* [GOAL OF THE EXERCISE] Reproduce every one of the following entries word for word, from the first line to the last.
____________
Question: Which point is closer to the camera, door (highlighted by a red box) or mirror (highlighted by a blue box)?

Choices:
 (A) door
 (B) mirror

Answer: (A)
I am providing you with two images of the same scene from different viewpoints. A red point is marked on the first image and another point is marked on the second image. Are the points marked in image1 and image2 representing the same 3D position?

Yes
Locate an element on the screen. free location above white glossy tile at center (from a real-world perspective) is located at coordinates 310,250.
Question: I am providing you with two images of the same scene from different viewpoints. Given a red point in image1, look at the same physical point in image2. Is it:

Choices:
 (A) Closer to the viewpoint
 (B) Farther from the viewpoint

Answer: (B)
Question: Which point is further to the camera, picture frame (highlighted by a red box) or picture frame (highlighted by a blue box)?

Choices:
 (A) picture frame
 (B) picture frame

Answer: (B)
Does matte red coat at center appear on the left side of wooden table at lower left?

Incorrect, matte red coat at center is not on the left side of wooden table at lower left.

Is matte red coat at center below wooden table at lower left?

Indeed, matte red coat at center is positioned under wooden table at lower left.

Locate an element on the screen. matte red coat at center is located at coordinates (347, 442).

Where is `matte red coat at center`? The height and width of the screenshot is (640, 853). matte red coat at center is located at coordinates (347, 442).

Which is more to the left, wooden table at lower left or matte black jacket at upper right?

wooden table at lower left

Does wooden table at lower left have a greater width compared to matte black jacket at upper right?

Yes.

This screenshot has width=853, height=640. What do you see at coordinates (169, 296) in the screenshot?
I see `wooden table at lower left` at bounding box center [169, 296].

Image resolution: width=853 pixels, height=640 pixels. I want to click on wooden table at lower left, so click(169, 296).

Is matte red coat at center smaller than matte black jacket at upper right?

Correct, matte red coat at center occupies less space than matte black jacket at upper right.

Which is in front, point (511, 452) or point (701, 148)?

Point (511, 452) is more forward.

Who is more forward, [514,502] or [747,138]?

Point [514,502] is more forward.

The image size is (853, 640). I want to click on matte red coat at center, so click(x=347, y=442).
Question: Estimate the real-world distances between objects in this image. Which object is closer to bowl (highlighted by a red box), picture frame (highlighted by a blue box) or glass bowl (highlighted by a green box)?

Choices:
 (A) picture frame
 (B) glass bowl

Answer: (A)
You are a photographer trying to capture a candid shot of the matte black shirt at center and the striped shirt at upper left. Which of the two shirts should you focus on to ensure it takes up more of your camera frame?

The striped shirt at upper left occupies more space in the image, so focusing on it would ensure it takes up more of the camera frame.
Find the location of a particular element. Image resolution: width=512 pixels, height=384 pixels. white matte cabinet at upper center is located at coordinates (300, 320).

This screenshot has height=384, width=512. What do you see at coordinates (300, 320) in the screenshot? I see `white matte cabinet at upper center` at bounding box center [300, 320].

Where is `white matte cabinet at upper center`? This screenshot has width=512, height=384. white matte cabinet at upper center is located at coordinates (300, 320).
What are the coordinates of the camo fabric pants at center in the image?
____________
* [OUTPUT OF THE EXERCISE]
Question: Which point is closer to the camera, door (highlighted by a red box) or mirror (highlighted by a blue box)?

Choices:
 (A) door
 (B) mirror

Answer: (A)
I am providing you with two images of the same scene from different viewpoints. A red point is marked on the first image and another point is marked on the second image. Are the points marked in image1 and image2 representing the same 3D position?

Yes
Locate an element on the screen. free location above white glossy tile at center (from a real-world perspective) is located at coordinates 310,250.
Question: I am providing you with two images of the same scene from different viewpoints. Given a red point in image1, look at the same physical point in image2. Is it:

Choices:
 (A) Closer to the viewpoint
 (B) Farther from the viewpoint

Answer: (B)
Question: Which point is further to the camera, picture frame (highlighted by a red box) or picture frame (highlighted by a blue box)?

Choices:
 (A) picture frame
 (B) picture frame

Answer: (B)
Does matte red coat at center appear on the left side of wooden table at lower left?

Incorrect, matte red coat at center is not on the left side of wooden table at lower left.

Is matte red coat at center below wooden table at lower left?

Indeed, matte red coat at center is positioned under wooden table at lower left.

Locate an element on the screen. matte red coat at center is located at coordinates (347, 442).

Where is `matte red coat at center`? The height and width of the screenshot is (640, 853). matte red coat at center is located at coordinates (347, 442).

Which is more to the left, wooden table at lower left or matte black jacket at upper right?

wooden table at lower left

Does wooden table at lower left have a greater width compared to matte black jacket at upper right?

Yes.

This screenshot has width=853, height=640. What do you see at coordinates (169, 296) in the screenshot?
I see `wooden table at lower left` at bounding box center [169, 296].

Image resolution: width=853 pixels, height=640 pixels. I want to click on wooden table at lower left, so click(169, 296).

Is matte red coat at center smaller than matte black jacket at upper right?

Correct, matte red coat at center occupies less space than matte black jacket at upper right.

Which is in front, point (511, 452) or point (701, 148)?

Point (511, 452) is more forward.

Who is more forward, [514,502] or [747,138]?

Point [514,502] is more forward.

The image size is (853, 640). I want to click on matte red coat at center, so click(x=347, y=442).
Question: Estimate the real-world distances between objects in this image. Which object is closer to bowl (highlighted by a red box), picture frame (highlighted by a blue box) or glass bowl (highlighted by a green box)?

Choices:
 (A) picture frame
 (B) glass bowl

Answer: (A)
You are a photographer trying to capture a candid shot of the matte black shirt at center and the striped shirt at upper left. Which of the two shirts should you focus on to ensure it takes up more of your camera frame?

The striped shirt at upper left occupies more space in the image, so focusing on it would ensure it takes up more of the camera frame.
Find the location of a particular element. Image resolution: width=512 pixels, height=384 pixels. white matte cabinet at upper center is located at coordinates (300, 320).

This screenshot has height=384, width=512. What do you see at coordinates (300, 320) in the screenshot? I see `white matte cabinet at upper center` at bounding box center [300, 320].

Where is `white matte cabinet at upper center`? This screenshot has width=512, height=384. white matte cabinet at upper center is located at coordinates (300, 320).
What are the coordinates of the camo fabric pants at center in the image?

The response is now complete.